### Problem statement
Output only the span of lines that begins at the line containing "brown screwdriver: 5 -> 4" and ends at the last line of the data, both included, exactly as they appear.

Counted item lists
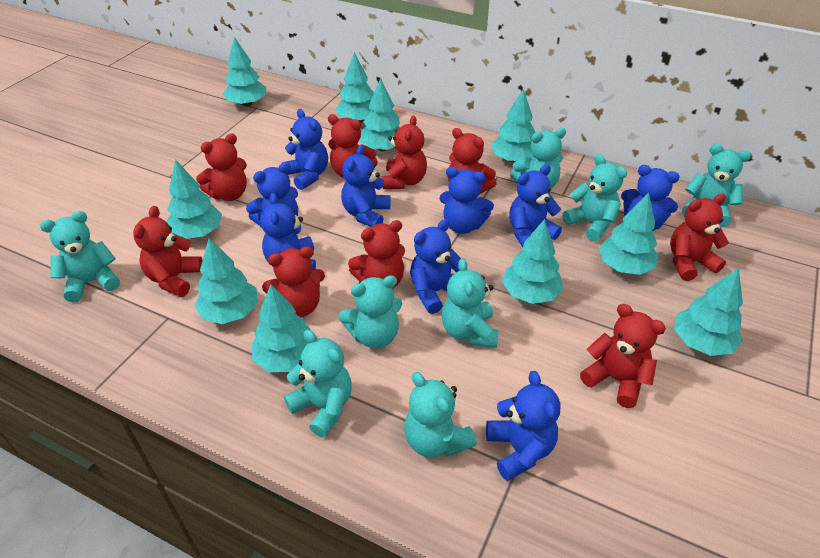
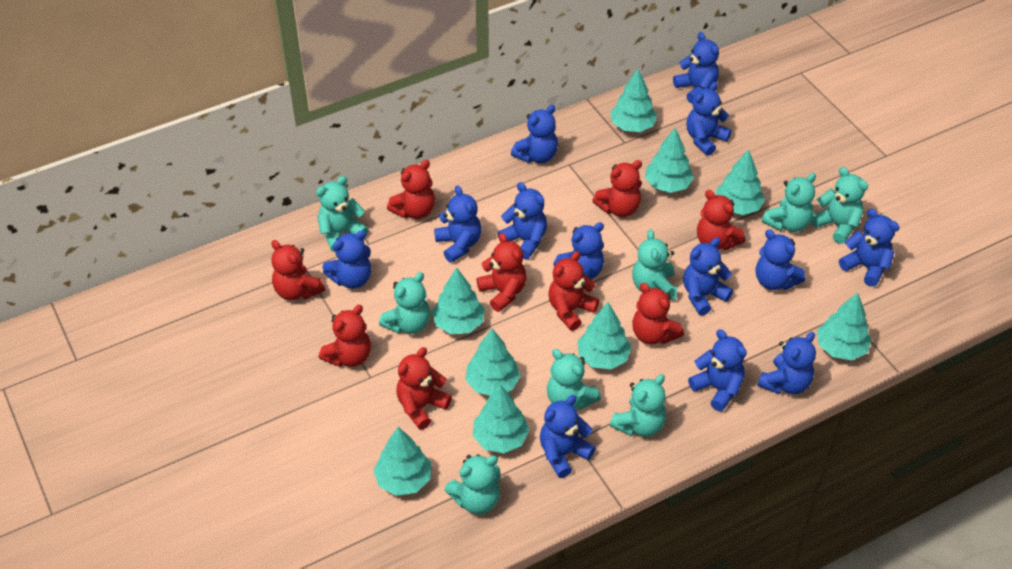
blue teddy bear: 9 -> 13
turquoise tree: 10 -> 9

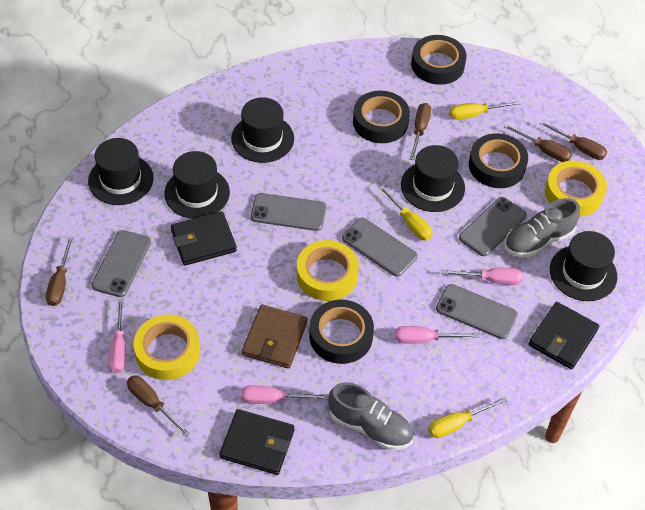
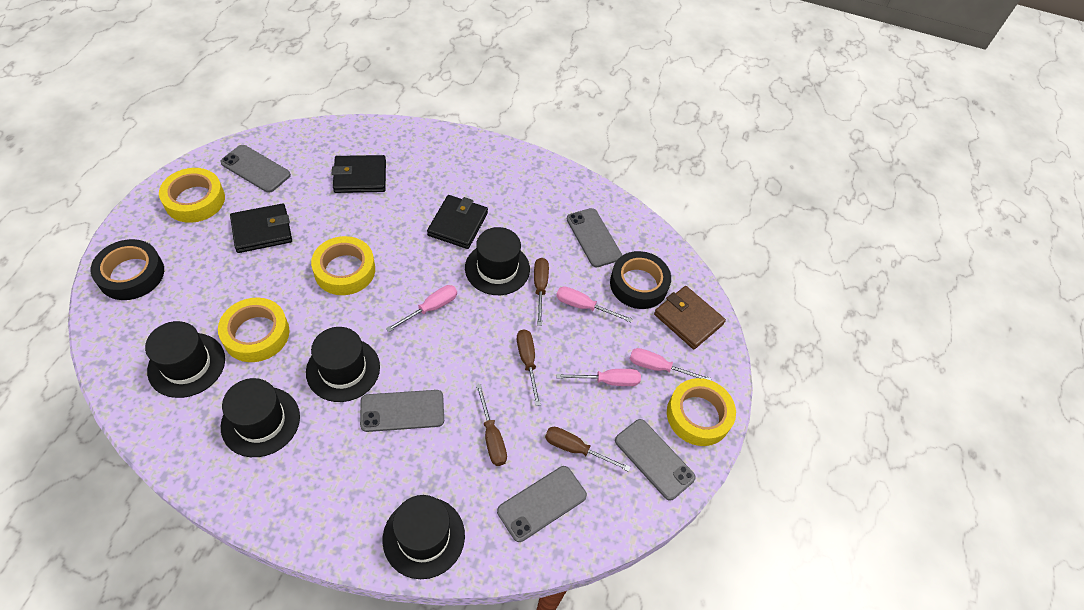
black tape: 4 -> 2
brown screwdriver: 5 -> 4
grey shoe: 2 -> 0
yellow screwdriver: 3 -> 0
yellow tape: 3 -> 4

### Response area
brown screwdriver: 5 -> 4
grey shoe: 2 -> 0
yellow screwdriver: 3 -> 0
yellow tape: 3 -> 4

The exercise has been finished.